▶ **What you have to do**:
Given the records below, the lines starting at the line with "purple arrow: (121, 238)" and ending at the line with "orange arrow: (62, 139) -> (110, 174), moved" should be output exactly, both end lines kept and pictures left out.

Stored data entries
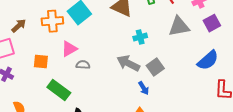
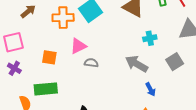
brown arrow: (19, 26) -> (28, 11), moved
gray square: (155, 67) -> (175, 62), moved
green rectangle: (59, 90) -> (46, 89), moved, turned -45

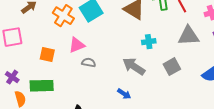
orange cross: (63, 18) -> (63, 16), turned 30
purple cross: (14, 68) -> (12, 77), moved
blue arrow: (150, 89) -> (124, 94), moved, turned -32

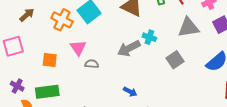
cyan cross: (149, 42) -> (149, 37), turned 32
pink triangle: (77, 45) -> (78, 48), turned -36
gray arrow: (134, 66) -> (129, 48), moved, turned -55

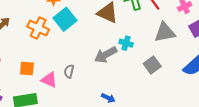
pink triangle: (78, 48) -> (49, 80), moved, turned -30
gray semicircle: (92, 64) -> (69, 71), turned -80

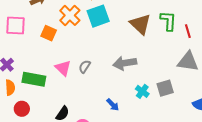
cyan cross: (126, 43) -> (142, 91), moved
orange square: (27, 69) -> (49, 33), moved

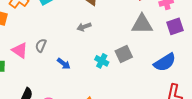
gray arrow: (125, 63) -> (84, 27), moved, size x0.6
blue arrow: (113, 105) -> (64, 64), moved

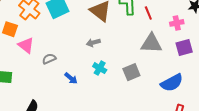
gray semicircle: (41, 45) -> (49, 59), turned 40
pink triangle: (20, 50) -> (26, 45), moved
cyan cross: (102, 61) -> (100, 68), moved

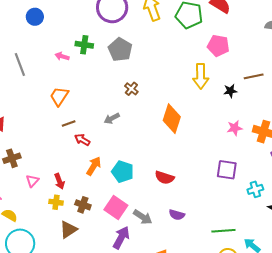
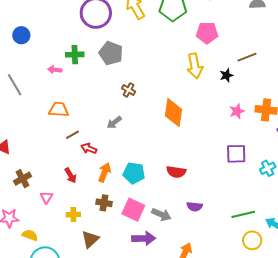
orange trapezoid: (59, 96) -> (59, 110), turned 70
red arrow: (59, 181) -> (71, 175), moved
brown cross: (83, 205) -> (104, 203), moved
purple arrow: (121, 238) -> (144, 238), turned 70

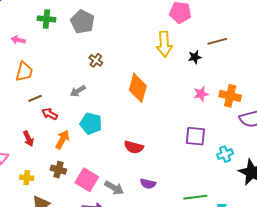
pink arrow: (55, 70) -> (18, 40), moved
orange trapezoid: (59, 110) -> (24, 72), turned 95
cyan pentagon: (134, 173) -> (91, 124), moved

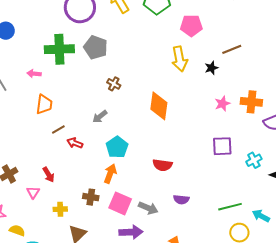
green cross: (46, 19) -> (59, 49), size x1.6
cyan pentagon: (91, 124) -> (117, 147), turned 30
red arrow: (28, 139) -> (49, 175), moved
orange arrow: (62, 139) -> (110, 174), moved

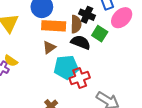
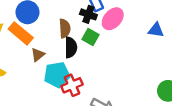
black cross: (87, 15) -> (88, 14), moved
orange rectangle: (54, 26) -> (21, 33), moved, turned 40
black semicircle: (81, 42) -> (71, 47), turned 72

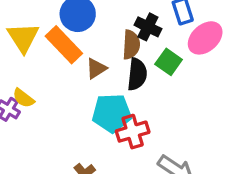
black cross: (88, 14) -> (148, 27), moved
brown triangle: (38, 55) -> (96, 68), moved

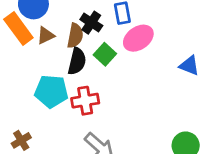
brown triangle: (96, 68) -> (46, 35), moved
red cross: (133, 132) -> (85, 101), moved

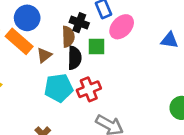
brown triangle: (46, 35) -> (44, 55), moved
green square: (105, 54) -> (97, 47), turned -30

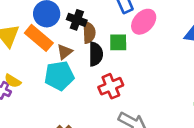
black cross: (79, 23) -> (77, 20), moved
cyan pentagon: (59, 88) -> (59, 76), moved

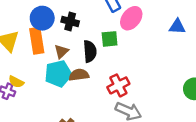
brown semicircle: (89, 32) -> (79, 75), moved, turned -90
orange rectangle: (39, 38) -> (37, 41), turned 45
red cross: (111, 86) -> (118, 85), moved

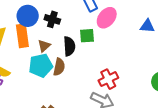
brown semicircle: (79, 75) -> (59, 67), turned 108
red cross: (118, 85) -> (108, 79), moved

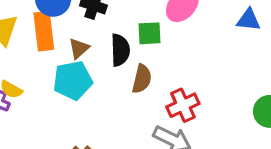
brown semicircle: (59, 67) -> (142, 79), moved

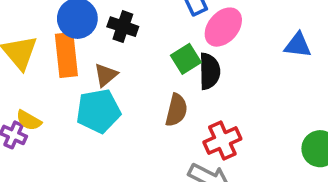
green square: (150, 33) -> (186, 59), turned -30
black semicircle: (120, 50) -> (209, 71), moved

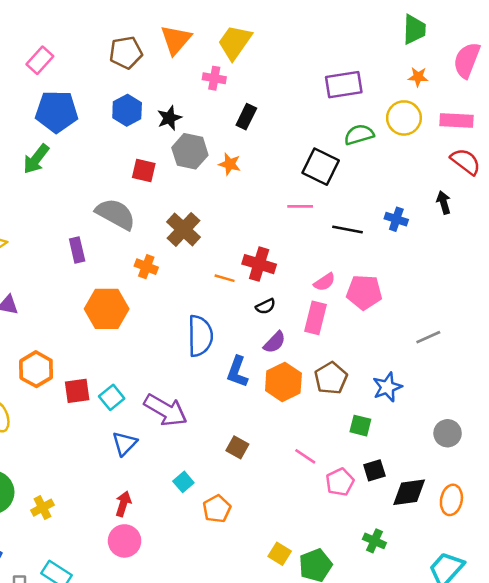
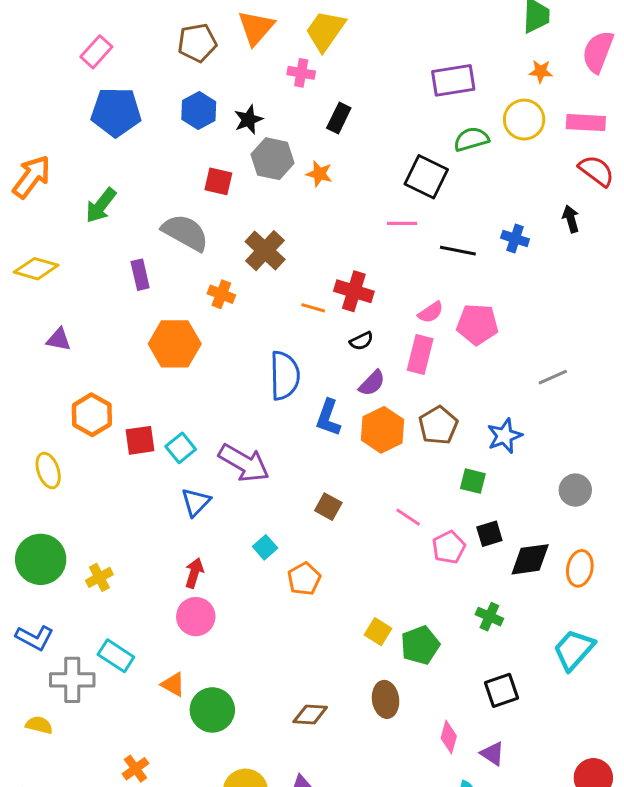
green arrow: (36, 159) -> (101, 205), moved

▶ **Finished exercise**:
purple arrow: (121, 238) -> (144, 238), turned 70

pink arrow: (55, 70) -> (18, 40), moved
orange trapezoid: (59, 110) -> (24, 72), turned 95
cyan pentagon: (134, 173) -> (91, 124), moved

green cross: (46, 19) -> (59, 49), size x1.6
cyan pentagon: (91, 124) -> (117, 147), turned 30
red arrow: (28, 139) -> (49, 175), moved
orange arrow: (62, 139) -> (110, 174), moved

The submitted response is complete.